[EXERCISE]
Extract everything from the start of the items below down to the line that contains "purple arrow at", including that line, and reproduce those lines word for word.

[EXERCISE MATERIALS]
• • •
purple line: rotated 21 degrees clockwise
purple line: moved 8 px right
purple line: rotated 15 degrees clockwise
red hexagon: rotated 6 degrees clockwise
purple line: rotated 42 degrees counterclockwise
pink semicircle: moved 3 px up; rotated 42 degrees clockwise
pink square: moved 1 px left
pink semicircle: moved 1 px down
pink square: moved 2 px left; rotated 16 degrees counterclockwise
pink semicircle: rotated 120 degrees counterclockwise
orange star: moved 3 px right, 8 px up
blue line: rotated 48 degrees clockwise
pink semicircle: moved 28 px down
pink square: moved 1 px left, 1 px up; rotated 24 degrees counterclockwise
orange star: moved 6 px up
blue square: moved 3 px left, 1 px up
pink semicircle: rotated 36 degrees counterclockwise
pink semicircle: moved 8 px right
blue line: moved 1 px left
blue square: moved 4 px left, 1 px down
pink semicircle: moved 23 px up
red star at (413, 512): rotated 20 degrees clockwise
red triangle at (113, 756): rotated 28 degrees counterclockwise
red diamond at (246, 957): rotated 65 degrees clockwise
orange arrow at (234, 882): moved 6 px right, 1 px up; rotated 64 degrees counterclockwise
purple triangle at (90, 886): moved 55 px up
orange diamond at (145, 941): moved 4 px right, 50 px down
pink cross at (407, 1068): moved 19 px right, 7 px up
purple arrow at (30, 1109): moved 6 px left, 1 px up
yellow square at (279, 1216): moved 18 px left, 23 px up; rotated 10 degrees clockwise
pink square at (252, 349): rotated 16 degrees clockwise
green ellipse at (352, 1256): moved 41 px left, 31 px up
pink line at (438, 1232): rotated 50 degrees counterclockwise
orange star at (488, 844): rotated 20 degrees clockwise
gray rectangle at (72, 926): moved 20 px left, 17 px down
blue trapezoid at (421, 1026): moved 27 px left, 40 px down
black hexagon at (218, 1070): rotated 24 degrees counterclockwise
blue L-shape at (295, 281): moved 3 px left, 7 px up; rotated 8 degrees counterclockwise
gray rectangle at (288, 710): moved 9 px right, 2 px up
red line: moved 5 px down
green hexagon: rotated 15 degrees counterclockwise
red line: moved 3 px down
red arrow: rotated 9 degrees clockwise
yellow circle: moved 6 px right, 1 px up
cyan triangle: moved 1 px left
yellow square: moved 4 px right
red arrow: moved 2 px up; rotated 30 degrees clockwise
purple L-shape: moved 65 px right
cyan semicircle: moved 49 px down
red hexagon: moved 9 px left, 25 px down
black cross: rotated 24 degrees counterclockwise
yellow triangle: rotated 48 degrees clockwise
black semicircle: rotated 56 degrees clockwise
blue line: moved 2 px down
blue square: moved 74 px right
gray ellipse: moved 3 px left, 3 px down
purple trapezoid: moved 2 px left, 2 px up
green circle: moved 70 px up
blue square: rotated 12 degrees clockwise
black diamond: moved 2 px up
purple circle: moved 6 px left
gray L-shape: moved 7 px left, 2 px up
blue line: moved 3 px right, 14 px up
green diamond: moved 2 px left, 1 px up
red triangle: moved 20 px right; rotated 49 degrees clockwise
• • •
[WORKED SOLUTION]
purple line: rotated 21 degrees clockwise
purple line: moved 8 px right
purple line: rotated 15 degrees clockwise
red hexagon: rotated 6 degrees clockwise
purple line: rotated 42 degrees counterclockwise
pink semicircle: moved 3 px up; rotated 42 degrees clockwise
pink square: moved 1 px left
pink semicircle: moved 1 px down
pink square: moved 2 px left; rotated 16 degrees counterclockwise
pink semicircle: rotated 120 degrees counterclockwise
orange star: moved 3 px right, 8 px up
blue line: rotated 48 degrees clockwise
pink semicircle: moved 28 px down
pink square: moved 1 px left, 1 px up; rotated 24 degrees counterclockwise
orange star: moved 6 px up
blue square: moved 3 px left, 1 px up
pink semicircle: rotated 36 degrees counterclockwise
pink semicircle: moved 8 px right
blue line: moved 1 px left
blue square: moved 4 px left, 1 px down
pink semicircle: moved 23 px up
red star at (413, 512): rotated 20 degrees clockwise
red triangle at (113, 756): rotated 28 degrees counterclockwise
red diamond at (246, 957): rotated 65 degrees clockwise
orange arrow at (234, 882): moved 6 px right, 1 px up; rotated 64 degrees counterclockwise
purple triangle at (90, 886): moved 55 px up
orange diamond at (145, 941): moved 4 px right, 50 px down
pink cross at (407, 1068): moved 19 px right, 7 px up
purple arrow at (30, 1109): moved 6 px left, 1 px up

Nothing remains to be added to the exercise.